(Work request): Further down are entries; set down exactly and only the lines from the one with "blue triangle: (30, 30)" up to and including the one with "blue triangle: (106, 107) -> (111, 96), moved", dropping each picture.

(Available data):
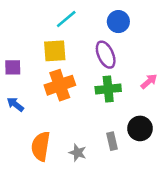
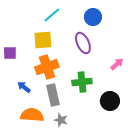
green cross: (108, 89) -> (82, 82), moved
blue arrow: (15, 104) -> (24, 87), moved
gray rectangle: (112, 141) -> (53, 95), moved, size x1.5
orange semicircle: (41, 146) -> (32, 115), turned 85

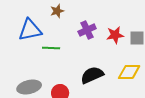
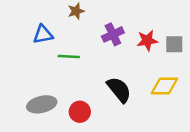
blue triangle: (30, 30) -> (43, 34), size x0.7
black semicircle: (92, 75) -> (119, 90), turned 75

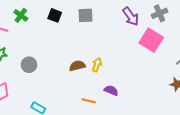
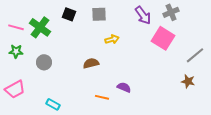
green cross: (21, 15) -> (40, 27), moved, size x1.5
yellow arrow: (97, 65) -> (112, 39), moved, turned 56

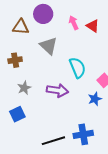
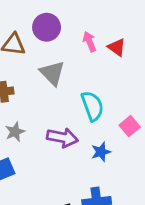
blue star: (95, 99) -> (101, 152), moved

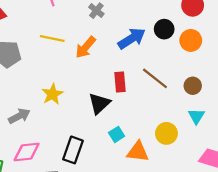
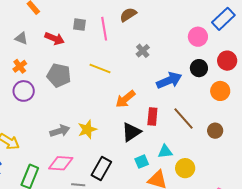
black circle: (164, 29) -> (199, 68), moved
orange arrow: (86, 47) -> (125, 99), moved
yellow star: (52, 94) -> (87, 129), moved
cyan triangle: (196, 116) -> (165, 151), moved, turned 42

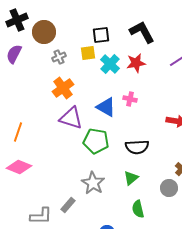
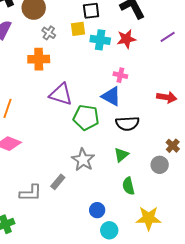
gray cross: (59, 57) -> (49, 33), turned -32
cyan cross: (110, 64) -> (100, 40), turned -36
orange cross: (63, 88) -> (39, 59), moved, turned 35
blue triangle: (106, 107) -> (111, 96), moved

* * *

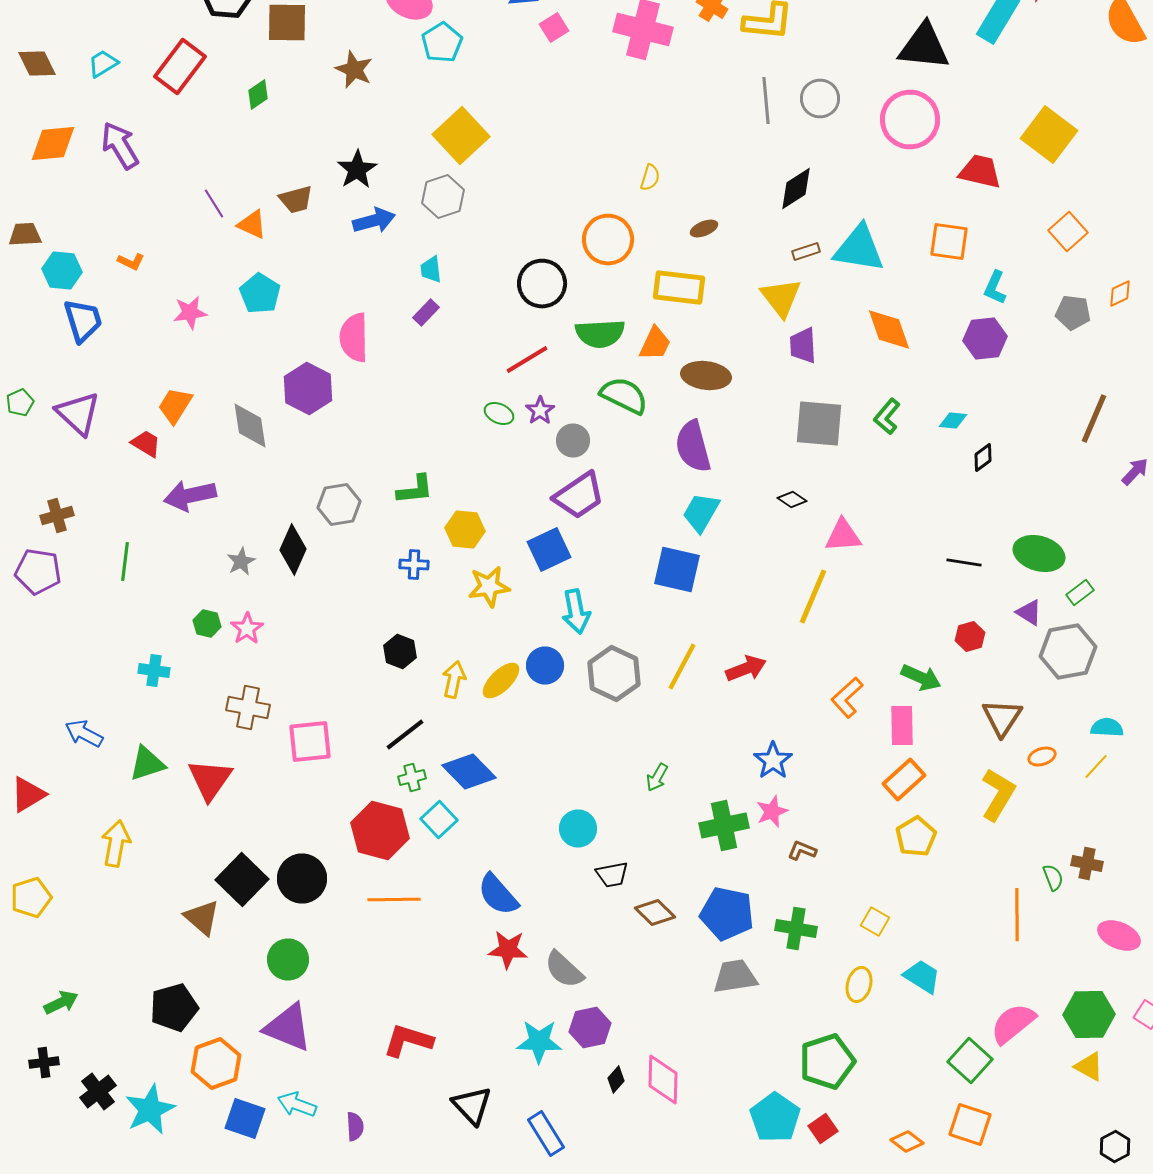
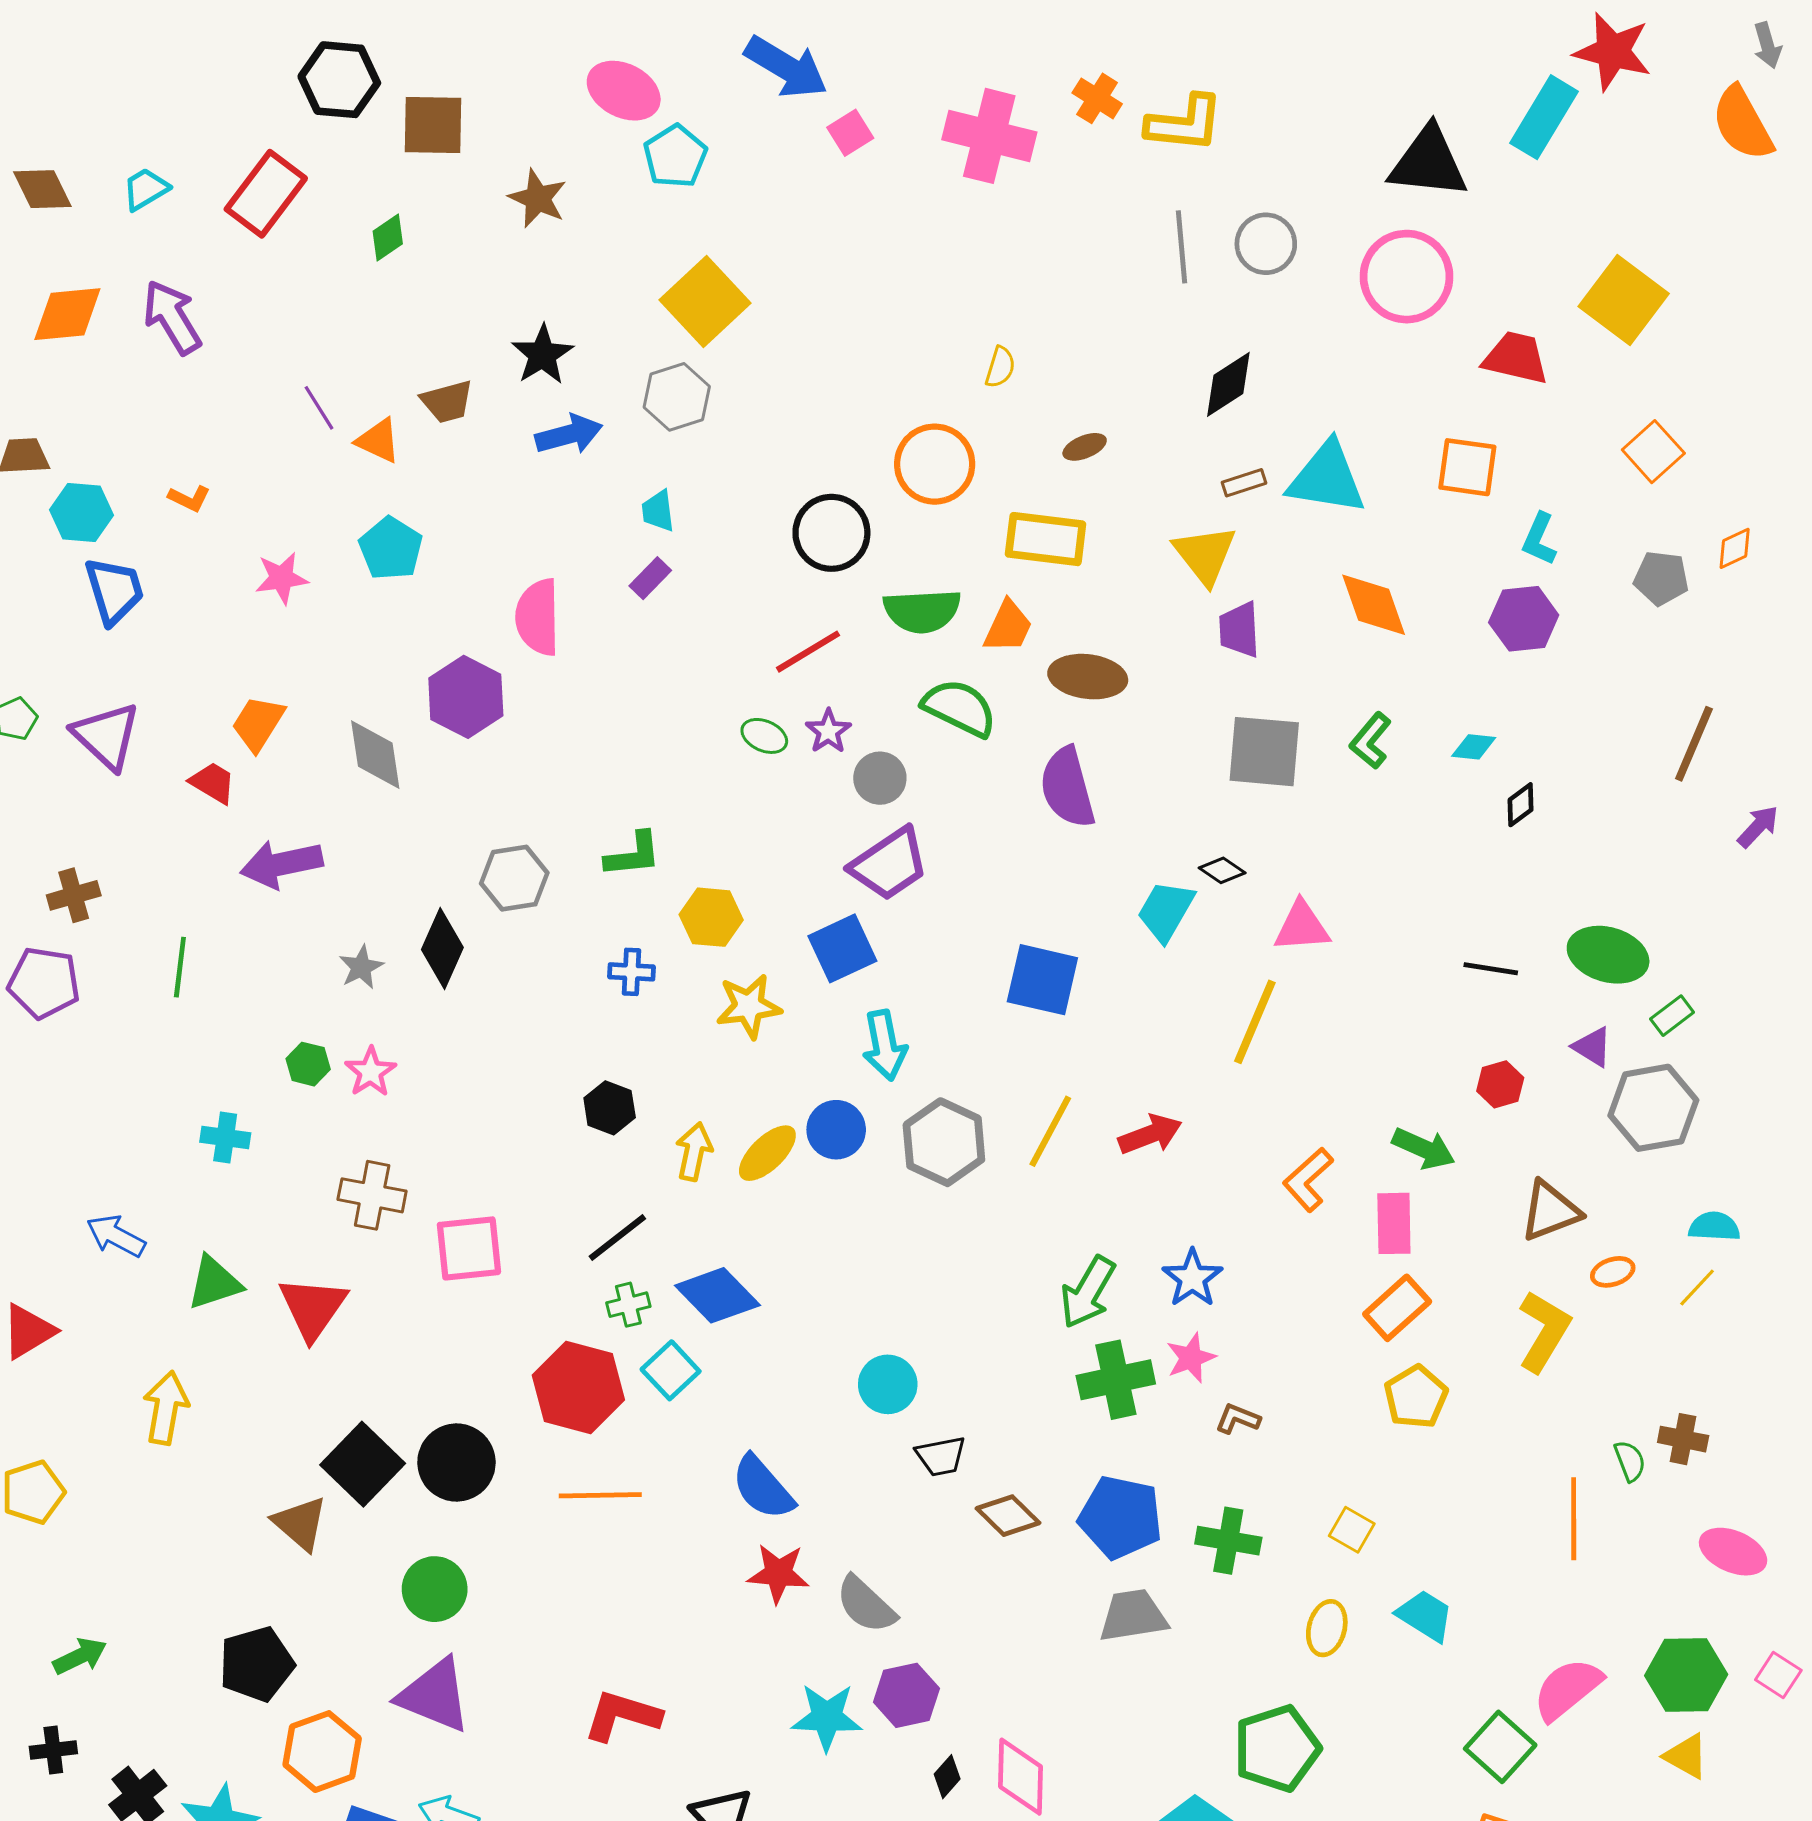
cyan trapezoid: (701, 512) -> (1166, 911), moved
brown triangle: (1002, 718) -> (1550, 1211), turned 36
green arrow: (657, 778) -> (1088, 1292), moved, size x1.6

(Your solution):
blue triangle: (30, 30) -> (43, 34), size x0.7
black semicircle: (92, 75) -> (119, 90), turned 75

green cross: (21, 15) -> (40, 27), moved, size x1.5
yellow arrow: (97, 65) -> (112, 39), moved, turned 56

blue star: (95, 99) -> (101, 152), moved

black circle: (164, 29) -> (199, 68), moved
orange arrow: (86, 47) -> (125, 99), moved
yellow star: (52, 94) -> (87, 129), moved
cyan triangle: (196, 116) -> (165, 151), moved, turned 42

gray cross: (59, 57) -> (49, 33), turned -32
cyan cross: (110, 64) -> (100, 40), turned -36
orange cross: (63, 88) -> (39, 59), moved, turned 35
blue triangle: (106, 107) -> (111, 96), moved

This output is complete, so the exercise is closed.